____ Given data

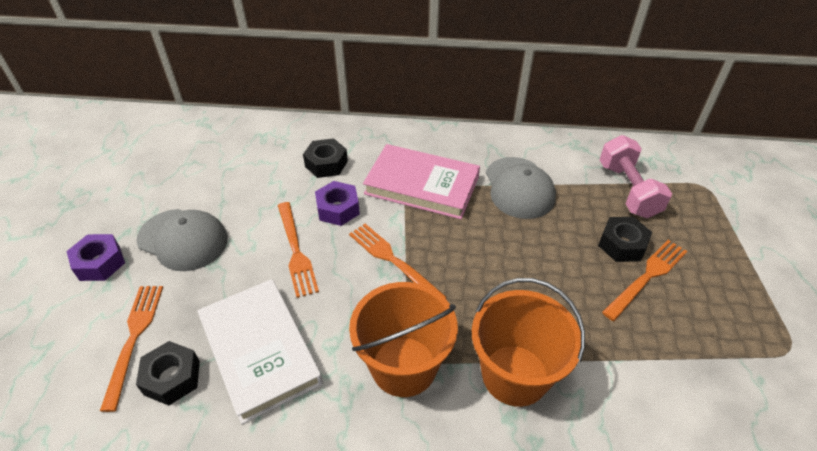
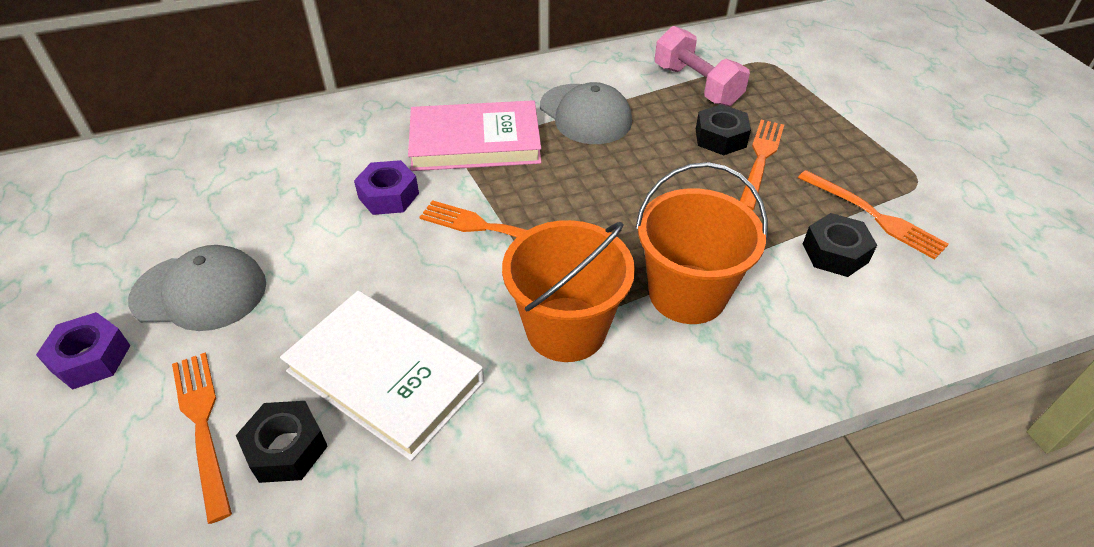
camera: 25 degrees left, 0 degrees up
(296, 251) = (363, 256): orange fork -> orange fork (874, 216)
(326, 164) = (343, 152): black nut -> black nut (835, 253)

________

Output the data exactly, pictures omitted.

camera: 25 degrees left, 0 degrees up
(296, 251) = (363, 256): orange fork -> orange fork (874, 216)
(326, 164) = (343, 152): black nut -> black nut (835, 253)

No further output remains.